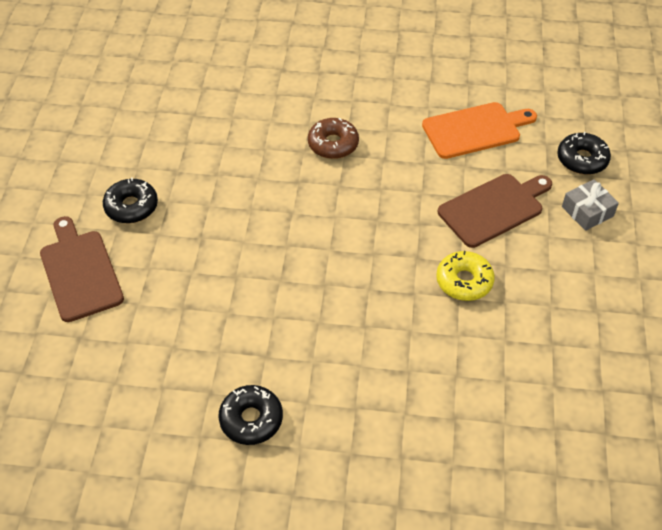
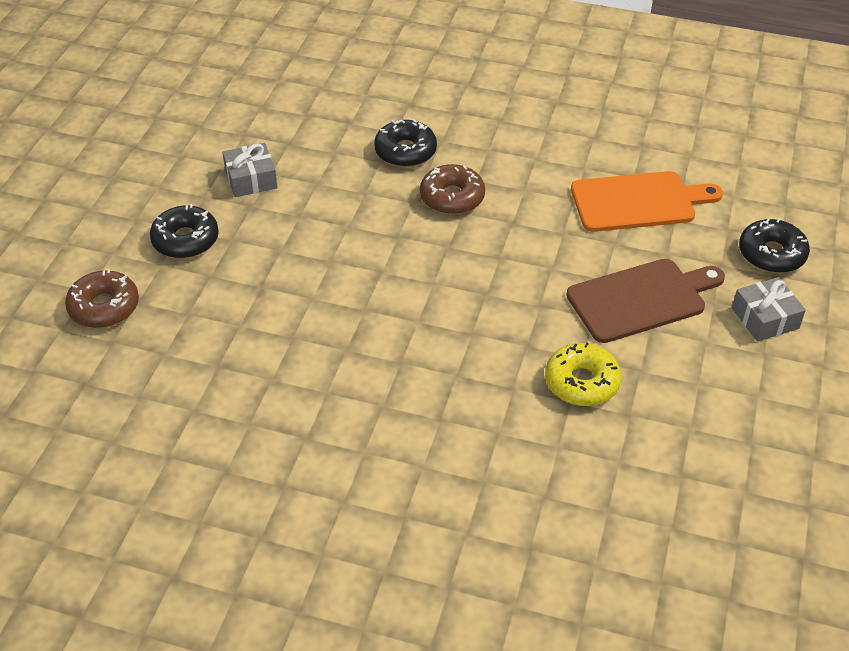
camera: 10 degrees right, 5 degrees down
(80, 272) = (104, 307): brown cutting board -> brown donut
(171, 148) = (251, 179): none -> grey gift
(251, 419) = (268, 511): black donut -> black donut (405, 151)

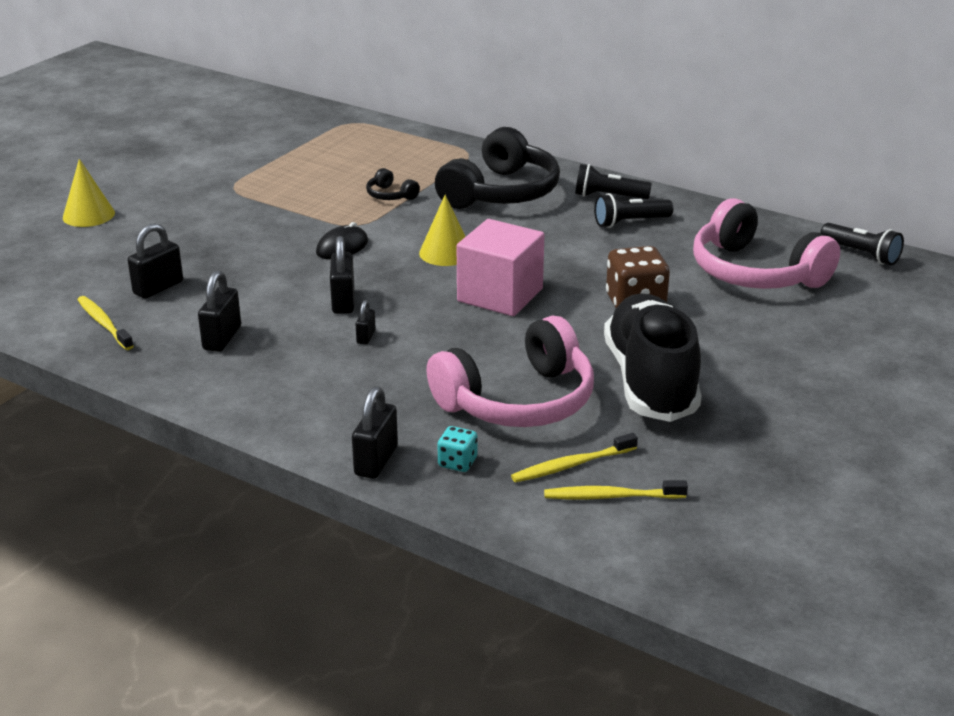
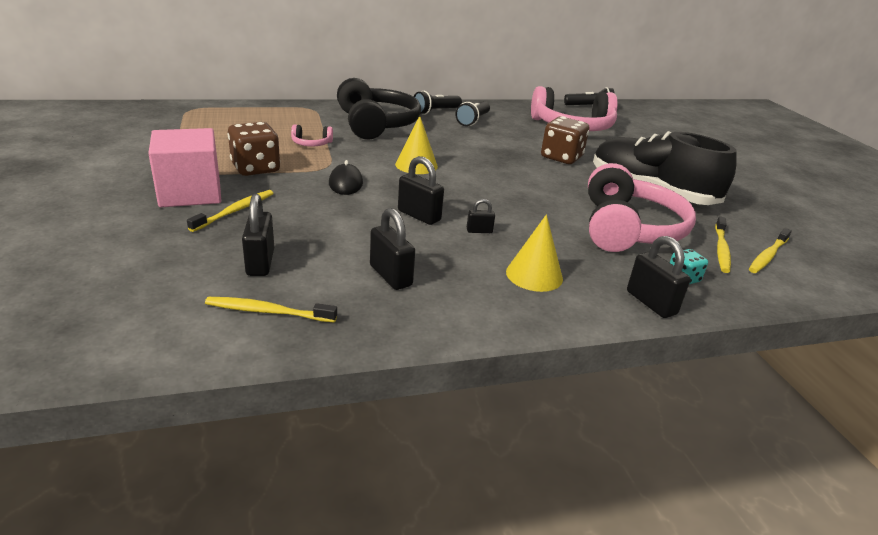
camera: 50 degrees left, 0 degrees up
(88, 215) = (69, 232): yellow cone -> yellow cone (534, 275)
(212, 239) = (235, 211): none -> yellow toothbrush
(295, 205) = (256, 168): none -> brown dice
(366, 337) = (479, 231): black padlock -> black padlock turned 60 degrees counterclockwise
(390, 195) = (311, 143): black headphones -> pink headphones
(500, 295) = (495, 177): pink cube -> pink cube (190, 193)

» **What you will do**: Return all of the data exactly as written, and drop the pictures.

» **Result below**:
camera: 10 degrees right, 5 degrees down
(80, 272) = (104, 307): brown cutting board -> brown donut
(171, 148) = (251, 179): none -> grey gift
(251, 419) = (268, 511): black donut -> black donut (405, 151)

camera: 50 degrees left, 0 degrees up
(88, 215) = (69, 232): yellow cone -> yellow cone (534, 275)
(212, 239) = (235, 211): none -> yellow toothbrush
(295, 205) = (256, 168): none -> brown dice
(366, 337) = (479, 231): black padlock -> black padlock turned 60 degrees counterclockwise
(390, 195) = (311, 143): black headphones -> pink headphones
(500, 295) = (495, 177): pink cube -> pink cube (190, 193)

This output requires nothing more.